Task directions —
I'd like the line containing "(403, 175) = (318, 336): red egg -> black egg" and each line that follows, through the last line of the material, set down exactly as they are, and no others.
Start of Collected data
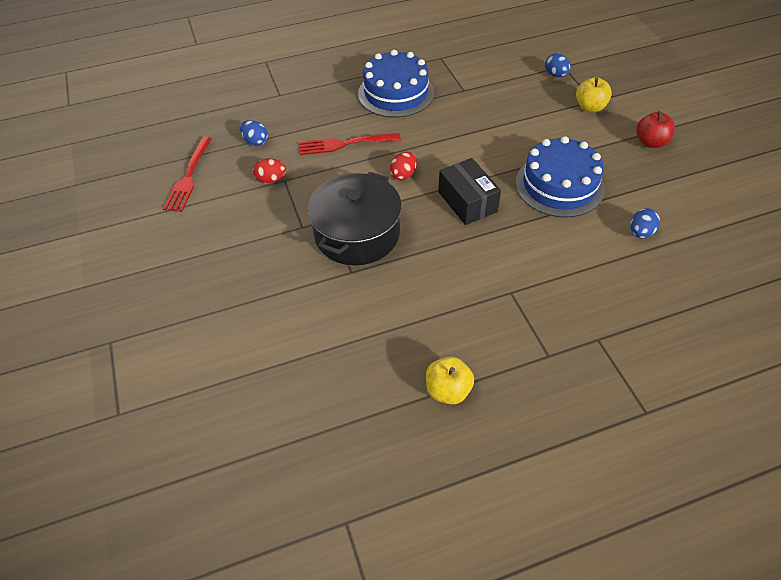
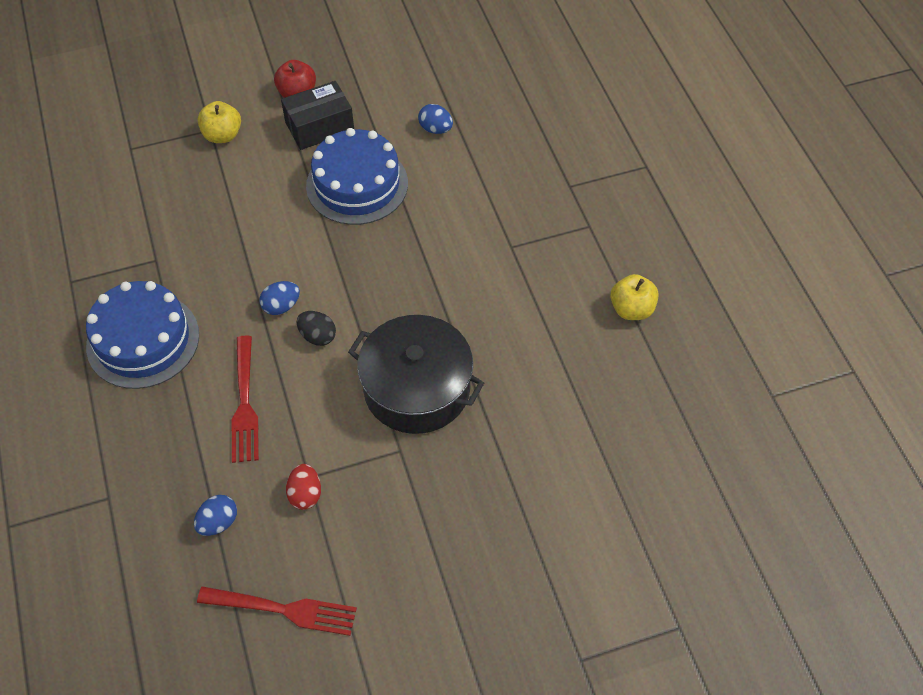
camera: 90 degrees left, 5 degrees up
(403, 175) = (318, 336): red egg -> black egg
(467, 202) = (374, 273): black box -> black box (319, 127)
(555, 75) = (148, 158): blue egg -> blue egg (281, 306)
End of Collected data
Reply to the task —
(403, 175) = (318, 336): red egg -> black egg
(467, 202) = (374, 273): black box -> black box (319, 127)
(555, 75) = (148, 158): blue egg -> blue egg (281, 306)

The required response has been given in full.